* MATERIAL FOR THIS EXERCISE *
....................
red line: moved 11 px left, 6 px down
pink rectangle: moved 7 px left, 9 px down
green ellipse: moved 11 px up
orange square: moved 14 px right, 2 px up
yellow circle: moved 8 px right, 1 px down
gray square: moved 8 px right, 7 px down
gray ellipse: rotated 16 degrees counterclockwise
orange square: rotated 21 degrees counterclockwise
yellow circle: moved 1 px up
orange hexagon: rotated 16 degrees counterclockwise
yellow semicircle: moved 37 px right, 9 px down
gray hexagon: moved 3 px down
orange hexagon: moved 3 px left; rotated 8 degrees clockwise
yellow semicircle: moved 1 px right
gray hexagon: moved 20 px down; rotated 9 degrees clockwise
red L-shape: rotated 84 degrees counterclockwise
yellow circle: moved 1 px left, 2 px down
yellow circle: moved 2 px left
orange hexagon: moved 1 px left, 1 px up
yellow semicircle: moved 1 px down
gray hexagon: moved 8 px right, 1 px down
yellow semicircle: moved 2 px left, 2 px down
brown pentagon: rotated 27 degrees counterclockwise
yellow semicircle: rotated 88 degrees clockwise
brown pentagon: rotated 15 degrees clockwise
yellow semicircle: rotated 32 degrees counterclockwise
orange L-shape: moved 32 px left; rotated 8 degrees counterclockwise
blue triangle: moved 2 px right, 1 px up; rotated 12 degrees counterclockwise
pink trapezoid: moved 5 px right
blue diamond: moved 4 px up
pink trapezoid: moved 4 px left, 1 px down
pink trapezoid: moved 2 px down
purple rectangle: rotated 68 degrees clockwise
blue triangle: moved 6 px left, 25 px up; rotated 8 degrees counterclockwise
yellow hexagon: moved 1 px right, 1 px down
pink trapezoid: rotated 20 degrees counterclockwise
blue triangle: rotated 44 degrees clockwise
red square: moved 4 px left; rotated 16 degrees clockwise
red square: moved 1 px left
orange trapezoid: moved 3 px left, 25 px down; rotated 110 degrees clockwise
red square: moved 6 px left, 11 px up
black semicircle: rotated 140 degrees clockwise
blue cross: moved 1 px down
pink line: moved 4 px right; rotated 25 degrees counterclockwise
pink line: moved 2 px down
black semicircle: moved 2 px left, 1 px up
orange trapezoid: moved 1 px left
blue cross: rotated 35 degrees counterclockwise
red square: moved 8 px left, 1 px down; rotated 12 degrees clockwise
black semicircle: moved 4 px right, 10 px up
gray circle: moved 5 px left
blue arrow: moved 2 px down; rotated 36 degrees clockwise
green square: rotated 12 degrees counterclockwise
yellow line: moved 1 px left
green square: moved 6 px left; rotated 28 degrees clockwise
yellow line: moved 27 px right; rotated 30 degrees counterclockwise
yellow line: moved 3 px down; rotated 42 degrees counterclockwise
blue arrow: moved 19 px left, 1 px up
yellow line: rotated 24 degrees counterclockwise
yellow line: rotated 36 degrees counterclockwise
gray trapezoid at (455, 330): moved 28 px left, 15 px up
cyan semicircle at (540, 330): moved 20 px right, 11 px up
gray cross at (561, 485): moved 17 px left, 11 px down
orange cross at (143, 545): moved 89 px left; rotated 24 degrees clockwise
....................
* TASK PROMPT *
Can you reproduce every one of the records above verbatim, line for line?

* RESULT OF THE EXERCISE *
red line: moved 11 px left, 6 px down
pink rectangle: moved 7 px left, 9 px down
green ellipse: moved 11 px up
orange square: moved 14 px right, 2 px up
yellow circle: moved 8 px right, 1 px down
gray square: moved 8 px right, 7 px down
gray ellipse: rotated 16 degrees counterclockwise
orange square: rotated 21 degrees counterclockwise
yellow circle: moved 1 px up
orange hexagon: rotated 16 degrees counterclockwise
yellow semicircle: moved 37 px right, 9 px down
gray hexagon: moved 3 px down
orange hexagon: moved 3 px left; rotated 8 degrees clockwise
yellow semicircle: moved 1 px right
gray hexagon: moved 20 px down; rotated 9 degrees clockwise
red L-shape: rotated 84 degrees counterclockwise
yellow circle: moved 1 px left, 2 px down
yellow circle: moved 2 px left
orange hexagon: moved 1 px left, 1 px up
yellow semicircle: moved 1 px down
gray hexagon: moved 8 px right, 1 px down
yellow semicircle: moved 2 px left, 2 px down
brown pentagon: rotated 27 degrees counterclockwise
yellow semicircle: rotated 88 degrees clockwise
brown pentagon: rotated 15 degrees clockwise
yellow semicircle: rotated 32 degrees counterclockwise
orange L-shape: moved 32 px left; rotated 8 degrees counterclockwise
blue triangle: moved 2 px right, 1 px up; rotated 12 degrees counterclockwise
pink trapezoid: moved 5 px right
blue diamond: moved 4 px up
pink trapezoid: moved 4 px left, 1 px down
pink trapezoid: moved 2 px down
purple rectangle: rotated 68 degrees clockwise
blue triangle: moved 6 px left, 25 px up; rotated 8 degrees counterclockwise
yellow hexagon: moved 1 px right, 1 px down
pink trapezoid: rotated 20 degrees counterclockwise
blue triangle: rotated 44 degrees clockwise
red square: moved 4 px left; rotated 16 degrees clockwise
red square: moved 1 px left
orange trapezoid: moved 3 px left, 25 px down; rotated 110 degrees clockwise
red square: moved 6 px left, 11 px up
black semicircle: rotated 140 degrees clockwise
blue cross: moved 1 px down
pink line: moved 4 px right; rotated 25 degrees counterclockwise
pink line: moved 2 px down
black semicircle: moved 2 px left, 1 px up
orange trapezoid: moved 1 px left
blue cross: rotated 35 degrees counterclockwise
red square: moved 8 px left, 1 px down; rotated 12 degrees clockwise
black semicircle: moved 4 px right, 10 px up
gray circle: moved 5 px left
blue arrow: moved 2 px down; rotated 36 degrees clockwise
green square: rotated 12 degrees counterclockwise
yellow line: moved 1 px left
green square: moved 6 px left; rotated 28 degrees clockwise
yellow line: moved 27 px right; rotated 30 degrees counterclockwise
yellow line: moved 3 px down; rotated 42 degrees counterclockwise
blue arrow: moved 19 px left, 1 px up
yellow line: rotated 24 degrees counterclockwise
yellow line: rotated 36 degrees counterclockwise
gray trapezoid at (455, 330): moved 28 px left, 15 px up
cyan semicircle at (540, 330): moved 20 px right, 11 px up
gray cross at (561, 485): moved 17 px left, 11 px down
orange cross at (143, 545): moved 89 px left; rotated 24 degrees clockwise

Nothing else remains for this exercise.